What the exercise asks: Please return the listing below word for word, minus its pictures.

----- Material provided

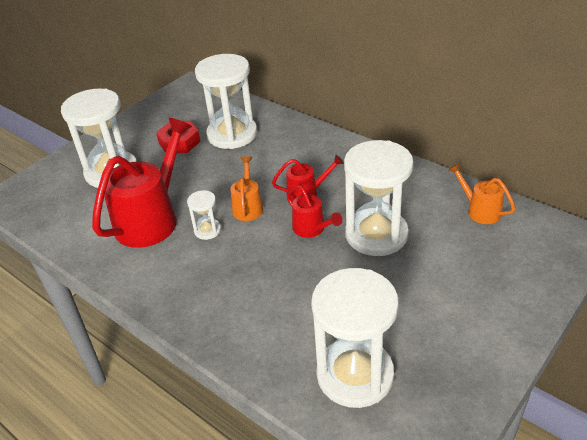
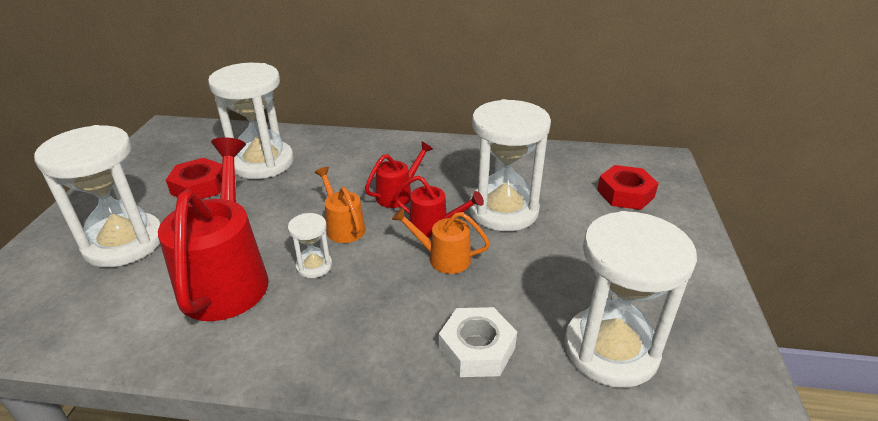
camera: 35 degrees left, 5 degrees down
(263, 332) = (477, 349): none -> white nut
(479, 210) = (572, 162): orange watering can -> orange watering can (442, 258)
(499, 256) = (625, 194): none -> red nut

----------

Your solution:
camera: 35 degrees left, 5 degrees down
(263, 332) = (477, 349): none -> white nut
(479, 210) = (572, 162): orange watering can -> orange watering can (442, 258)
(499, 256) = (625, 194): none -> red nut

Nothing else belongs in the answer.